» Instructions for the task: Set down again each entry exactly as it reads, pictures excluded.

» Exercise materials:

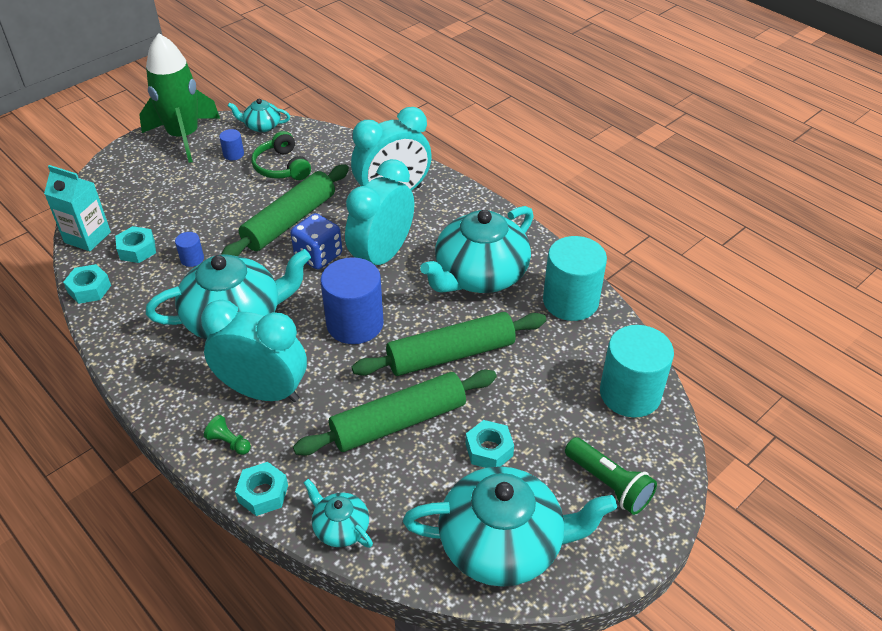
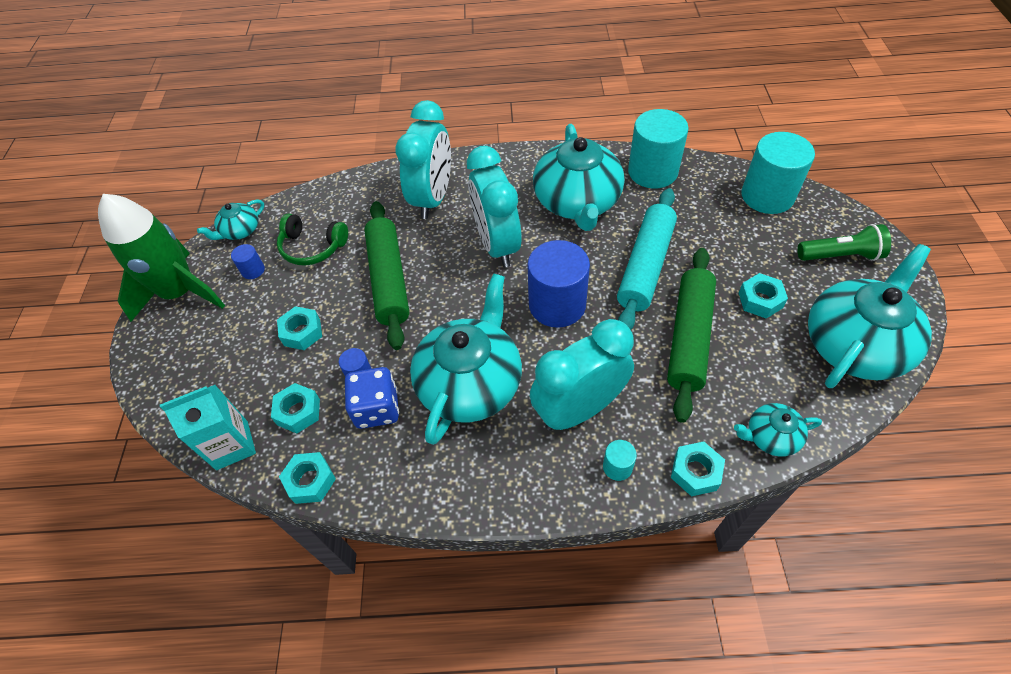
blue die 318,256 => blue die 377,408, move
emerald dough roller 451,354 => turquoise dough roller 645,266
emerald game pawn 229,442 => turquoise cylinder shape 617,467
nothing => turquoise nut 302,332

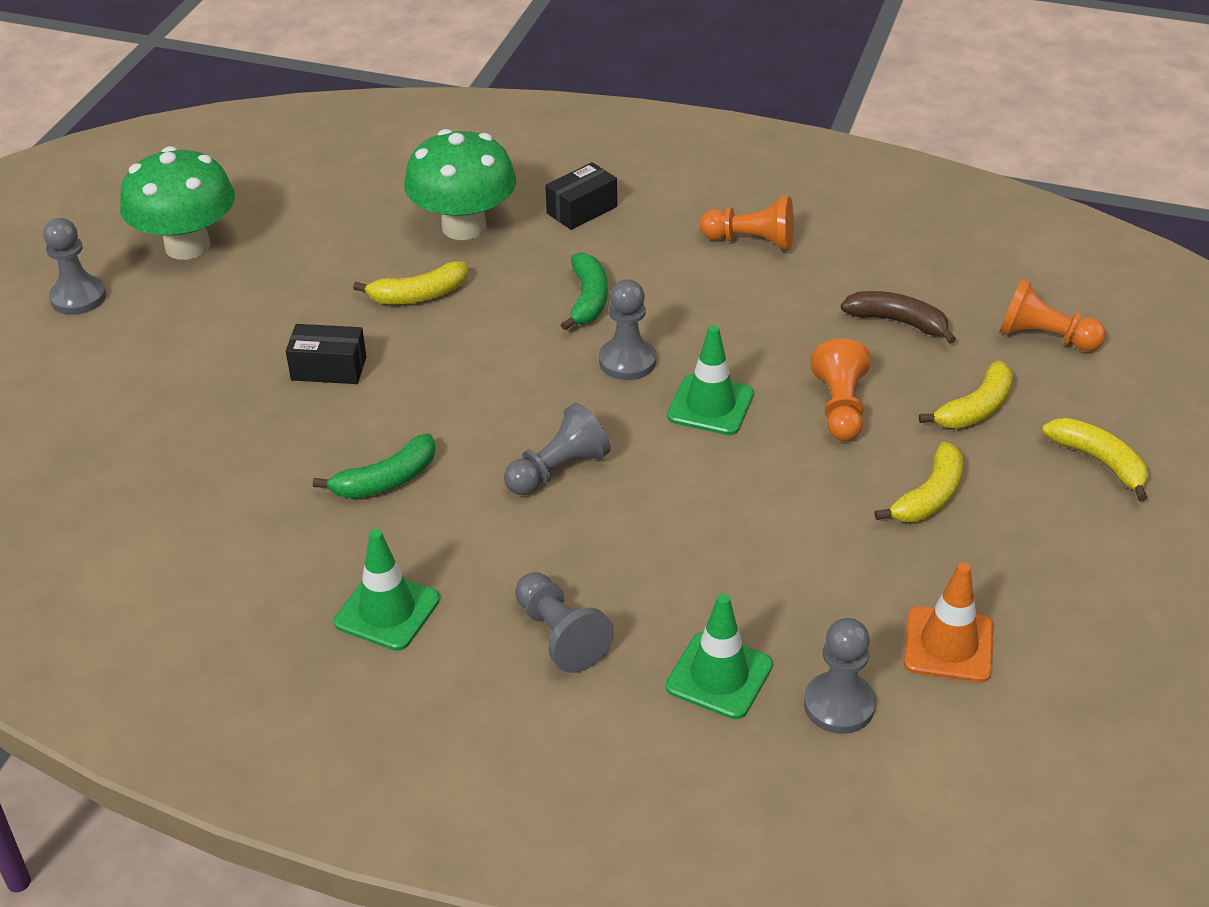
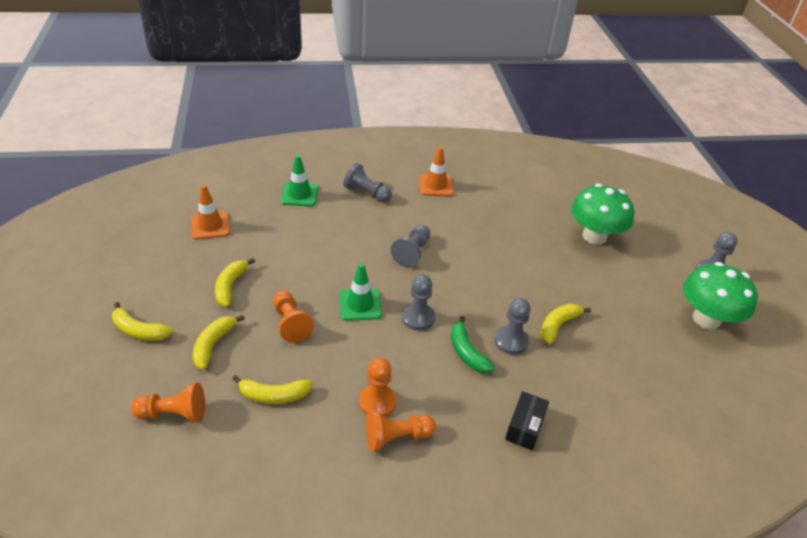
emerald fungus 464,227 => emerald fungus 594,236, move
brown banana 898,322 => yellow banana 273,395
ebony parcel 329,368 => nothing
emerald banana 386,480 => nothing
emerald road cone 387,611 => bright orange road cone 436,185
ash-grey game pawn 839,705 => ash-grey game pawn 511,341, move
nothing => bright orange game pawn 377,402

» Output for this exercise:
blue die 318,256 => blue die 377,408, move
emerald dough roller 451,354 => turquoise dough roller 645,266
emerald game pawn 229,442 => turquoise cylinder shape 617,467
nothing => turquoise nut 302,332

emerald fungus 464,227 => emerald fungus 594,236, move
brown banana 898,322 => yellow banana 273,395
ebony parcel 329,368 => nothing
emerald banana 386,480 => nothing
emerald road cone 387,611 => bright orange road cone 436,185
ash-grey game pawn 839,705 => ash-grey game pawn 511,341, move
nothing => bright orange game pawn 377,402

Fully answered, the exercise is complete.